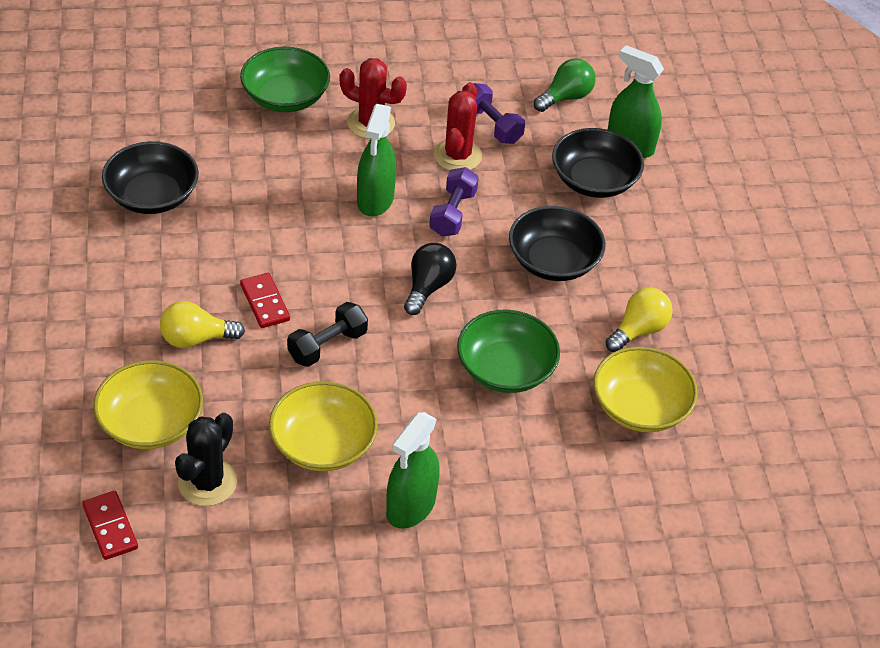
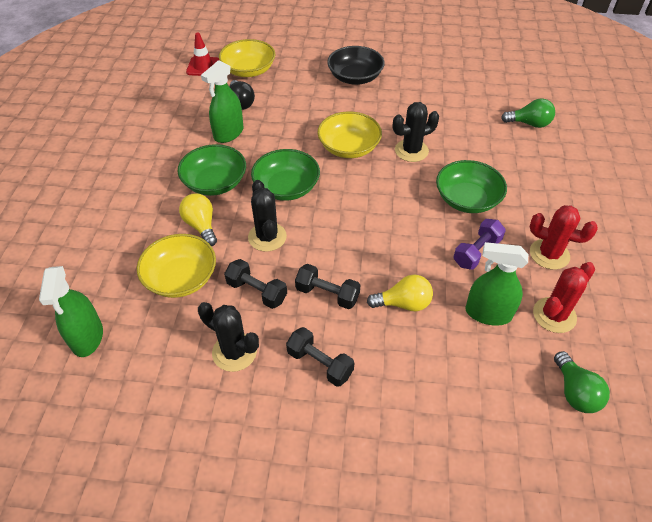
black bowl: 3 -> 1
black cactus: 1 -> 3
black dumbbell: 1 -> 3
green bowl: 2 -> 3
green light bulb: 1 -> 2
purple dumbbell: 2 -> 1
red domino: 2 -> 0
red traffic cone: 0 -> 1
·····
-- EXERCISE DIRECTIONS --
Leaving out every line before the one with "black cactus: 1 -> 3", print the rest of the listing above exactly, through its final line.

-- SOLUTION TO THE EXERCISE --
black cactus: 1 -> 3
black dumbbell: 1 -> 3
green bowl: 2 -> 3
green light bulb: 1 -> 2
purple dumbbell: 2 -> 1
red domino: 2 -> 0
red traffic cone: 0 -> 1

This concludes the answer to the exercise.